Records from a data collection
--------
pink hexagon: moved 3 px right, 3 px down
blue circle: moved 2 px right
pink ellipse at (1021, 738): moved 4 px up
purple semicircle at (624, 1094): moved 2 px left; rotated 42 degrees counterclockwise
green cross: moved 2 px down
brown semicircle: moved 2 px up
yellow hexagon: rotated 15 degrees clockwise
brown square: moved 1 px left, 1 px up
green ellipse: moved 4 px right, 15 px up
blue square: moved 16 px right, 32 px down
--------
Search the records for lines holding the word "semicircle", then copy each line you find.

purple semicircle at (624, 1094): moved 2 px left; rotated 42 degrees counterclockwise
brown semicircle: moved 2 px up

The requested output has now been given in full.